Action item:
Please give an exact printout of the records, without any pictures.

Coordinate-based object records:
■ ■ ■ ■

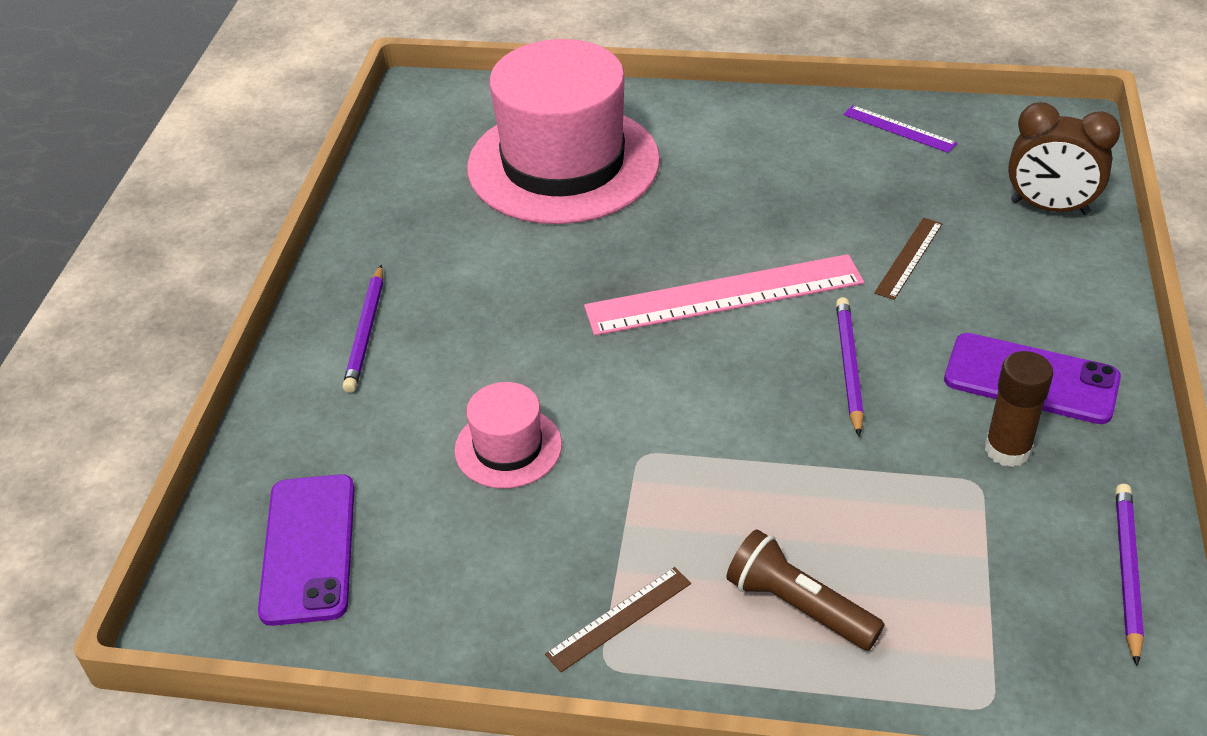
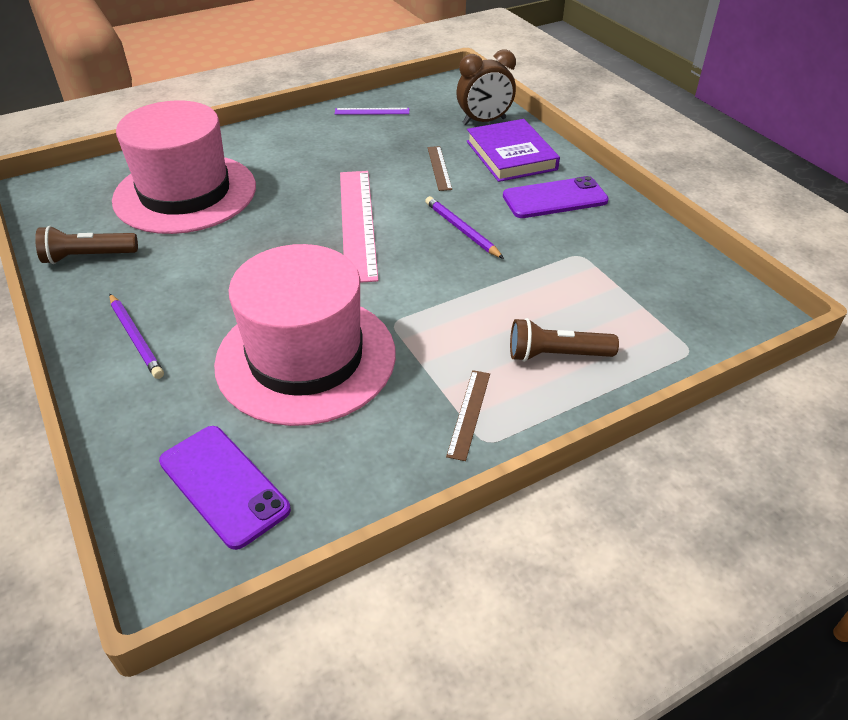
camera: 40 degrees left, 0 degrees up
(400, 206) = (88, 257): none -> brown flashlight
(508, 447) = (306, 358): pink hat -> pink hat, size x2.22
(724, 295) = (357, 223): pink ruler -> pink ruler turned 45 degrees counterclockwise
(1007, 449) = (577, 234): brown glue stick -> none
(1034, 281) = (511, 155): none -> purple book
(1127, 572) = (683, 262): purple pencil -> none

■ ■ ■ ■

Exercise solution:
camera: 40 degrees left, 0 degrees up
(400, 206) = (88, 257): none -> brown flashlight
(508, 447) = (306, 358): pink hat -> pink hat, size x2.22
(724, 295) = (357, 223): pink ruler -> pink ruler turned 45 degrees counterclockwise
(1007, 449) = (577, 234): brown glue stick -> none
(1034, 281) = (511, 155): none -> purple book
(1127, 572) = (683, 262): purple pencil -> none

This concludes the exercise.